-- Supplied information follows --

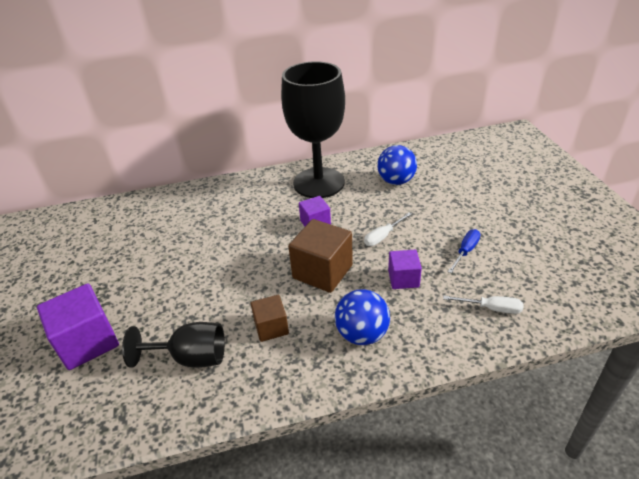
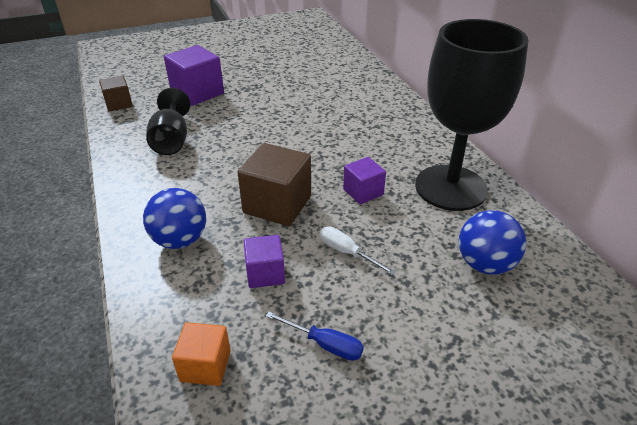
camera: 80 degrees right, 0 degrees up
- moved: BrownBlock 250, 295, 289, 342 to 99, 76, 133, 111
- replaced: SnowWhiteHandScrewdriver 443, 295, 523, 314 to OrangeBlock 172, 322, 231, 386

-- Supplied information concluded --

▸ Exercise details:
Your copy of the data above should match it exactly, apart from the images.

▸ Response for this exercise:
camera: 80 degrees right, 0 degrees up
- moved: BrownBlock 250, 295, 289, 342 to 99, 76, 133, 111
- replaced: SnowWhiteHandScrewdriver 443, 295, 523, 314 to OrangeBlock 172, 322, 231, 386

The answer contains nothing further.